* [TASK INPUT]
◆ ◆ ◆ ◆ ◆ ◆ ◆
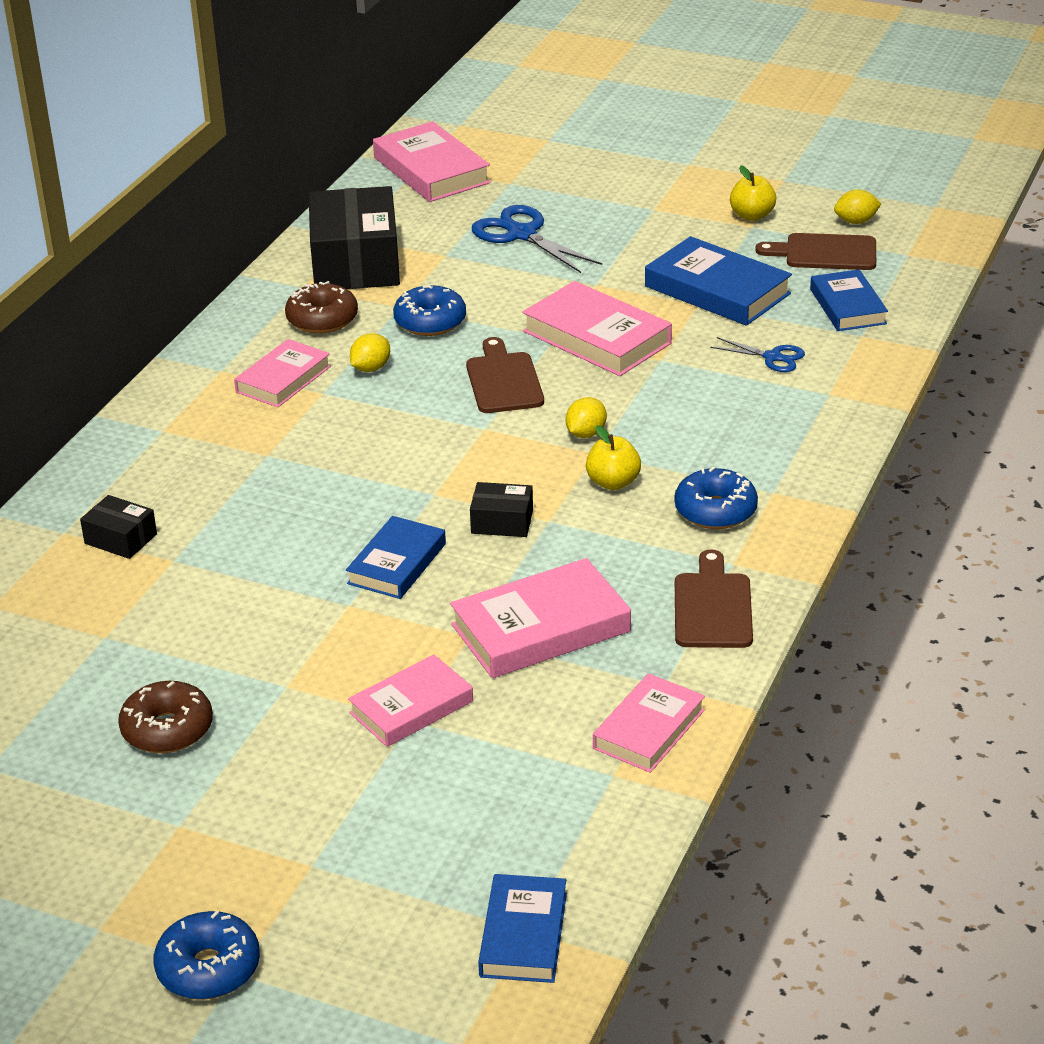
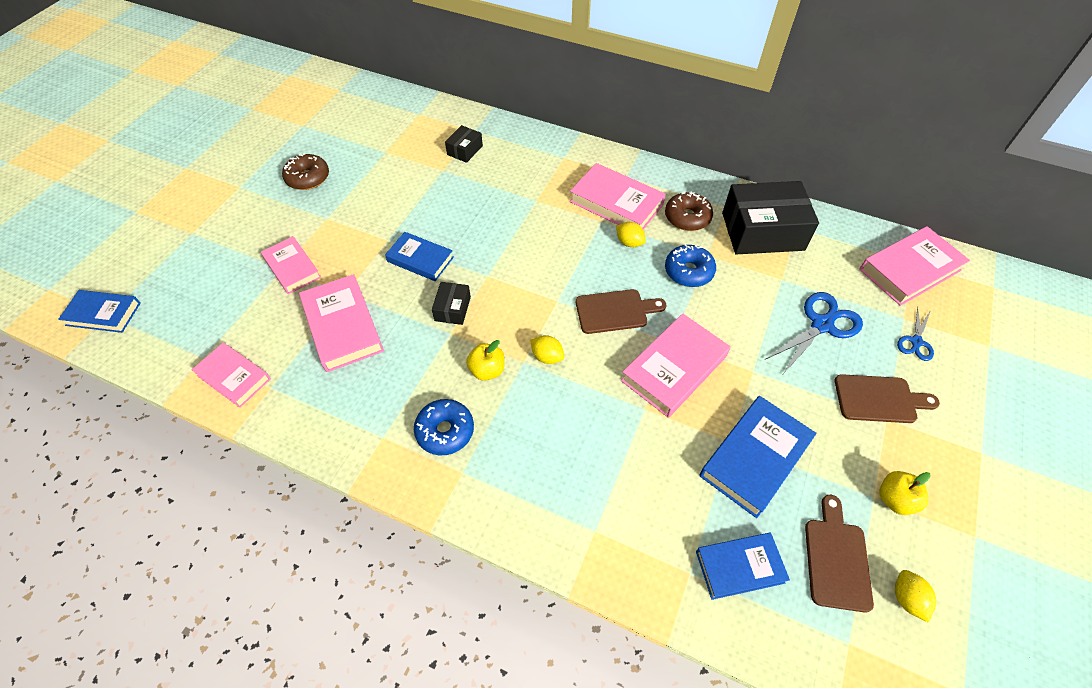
camera: 90 degrees right, 20 degrees up
blue donut [154,911,260,1000] -> none
pink book [234,339,331,407] -> pink book [570,163,666,230], size x1.51
brown cutting board [675,549,753,648] -> brown cutting board moved to [835,374,940,423]
blue scissors [710,337,805,372] -> blue scissors moved to [897,307,934,361]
◆ ◆ ◆ ◆ ◆ ◆ ◆
* [TRY IT]
An exact copy of the whole listing is required, minus the pictures.

* [ANSWER FOR THIS EXERCISE]
camera: 90 degrees right, 20 degrees up
blue donut [154,911,260,1000] -> none
pink book [234,339,331,407] -> pink book [570,163,666,230], size x1.51
brown cutting board [675,549,753,648] -> brown cutting board moved to [835,374,940,423]
blue scissors [710,337,805,372] -> blue scissors moved to [897,307,934,361]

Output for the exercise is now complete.